How to complete this task: The full listing, reproduced exactly, is what the response must contain.

Data:
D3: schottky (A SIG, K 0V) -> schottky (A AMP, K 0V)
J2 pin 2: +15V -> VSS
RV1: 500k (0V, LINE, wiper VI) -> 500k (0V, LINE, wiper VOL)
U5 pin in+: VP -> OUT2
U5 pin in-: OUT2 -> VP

Exercise response:
D3: schottky (A SIG, K 0V) -> schottky (A AMP, K 0V)
J2 pin 2: +15V -> VSS
RV1: 500k (0V, LINE, wiper VI) -> 500k (0V, LINE, wiper VOL)
U5 pin in+: VP -> OUT2
U5 pin in-: OUT2 -> VP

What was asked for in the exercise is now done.